> [Work request]:
Each line of the data below should be restated exactly, with images left out.

> [Available data]:
================================

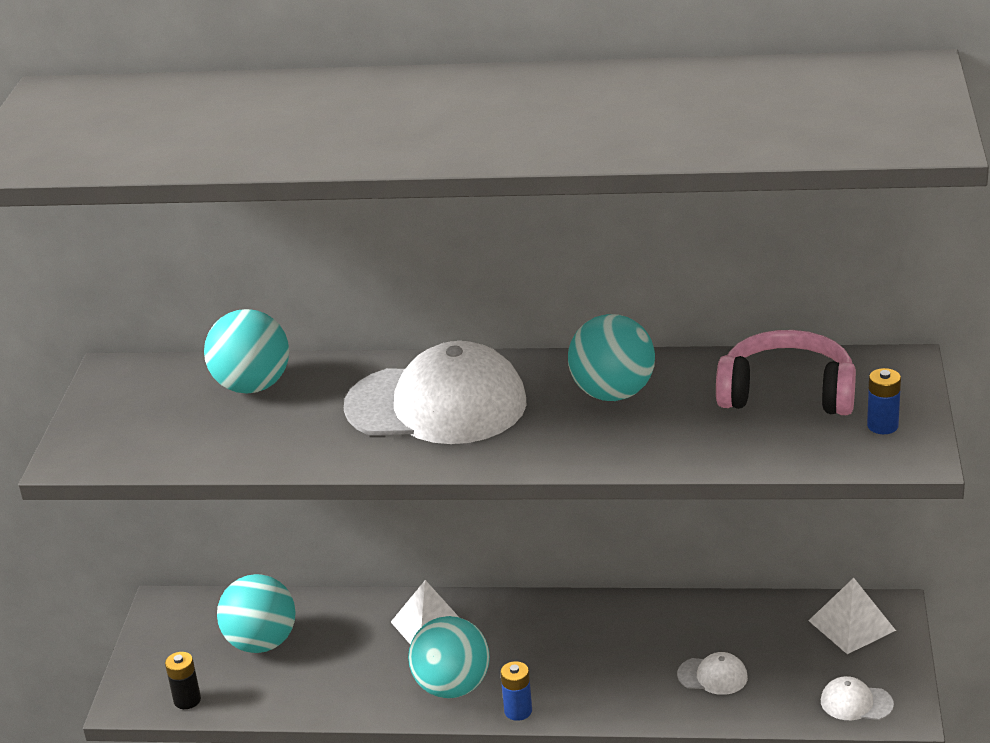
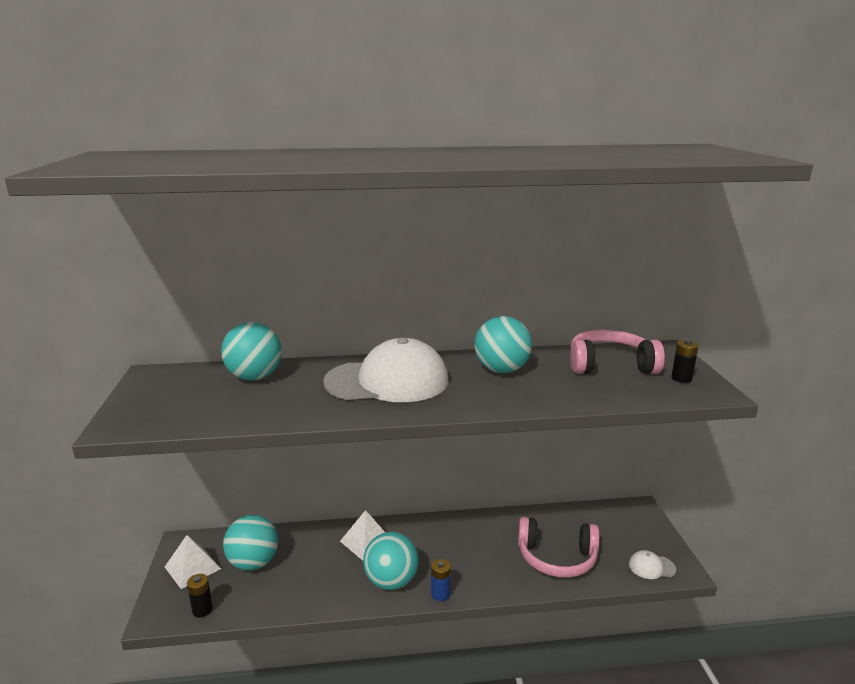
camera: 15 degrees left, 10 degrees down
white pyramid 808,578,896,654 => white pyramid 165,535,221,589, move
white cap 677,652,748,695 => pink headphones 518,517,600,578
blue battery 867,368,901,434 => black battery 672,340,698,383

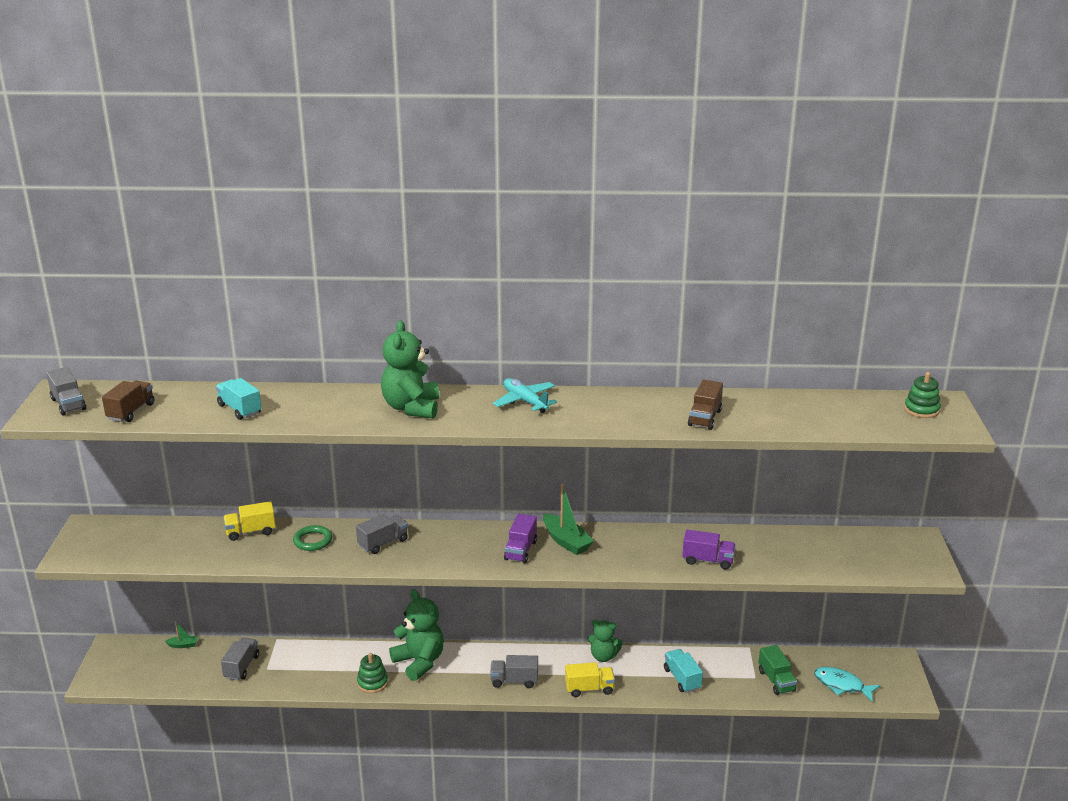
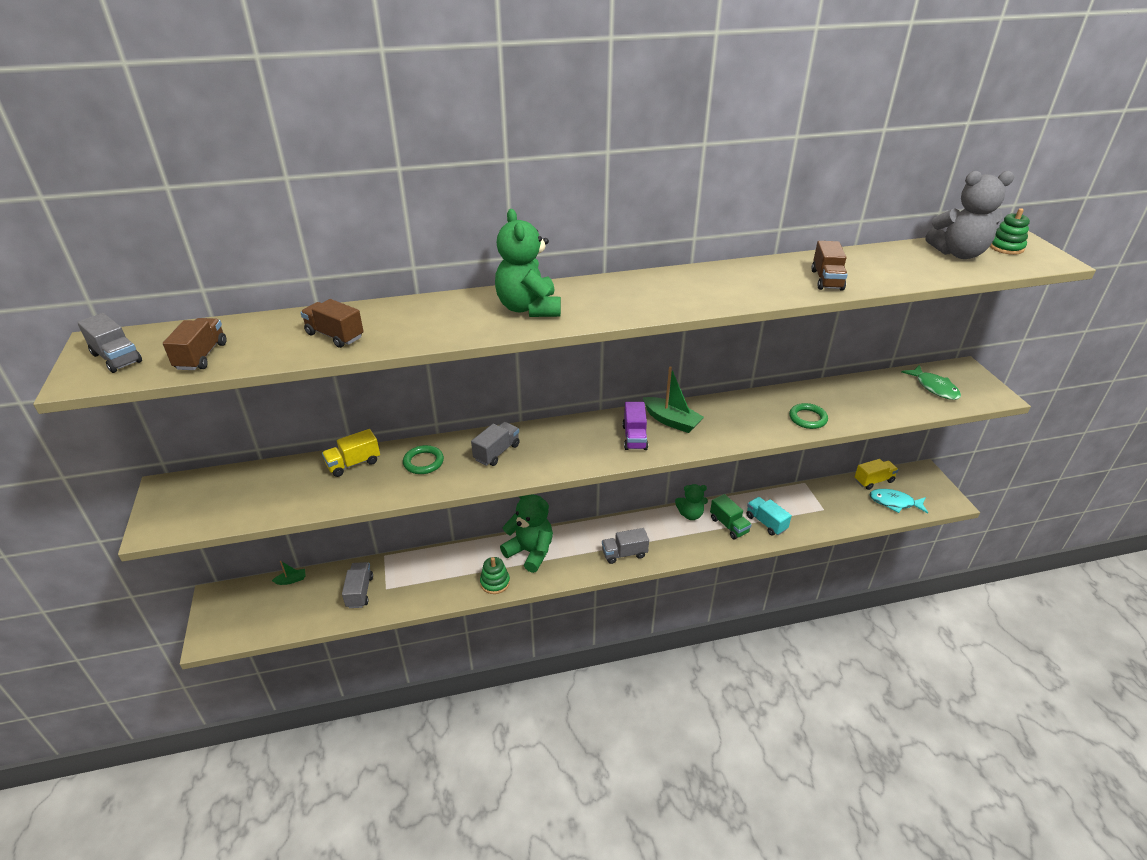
camera: 15 degrees left, 10 degrees up
turquoise plane 493,378,557,413 => nothing
nothing => green fish 902,365,961,400
nothing => grey teddy bear 925,171,1014,259
yellow truck 565,662,615,697 => yellow truck 855,459,899,490, move
green truck 759,645,797,695 => green truck 710,494,752,539, move
purple truck 682,530,736,570 => green ring 789,403,828,429
turquoise truck 216,378,261,420 => brown truck 300,299,364,348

================================

> [Completed exercise]:
camera: 15 degrees left, 10 degrees down
white pyramid 808,578,896,654 => white pyramid 165,535,221,589, move
white cap 677,652,748,695 => pink headphones 518,517,600,578
blue battery 867,368,901,434 => black battery 672,340,698,383

camera: 15 degrees left, 10 degrees up
turquoise plane 493,378,557,413 => nothing
nothing => green fish 902,365,961,400
nothing => grey teddy bear 925,171,1014,259
yellow truck 565,662,615,697 => yellow truck 855,459,899,490, move
green truck 759,645,797,695 => green truck 710,494,752,539, move
purple truck 682,530,736,570 => green ring 789,403,828,429
turquoise truck 216,378,261,420 => brown truck 300,299,364,348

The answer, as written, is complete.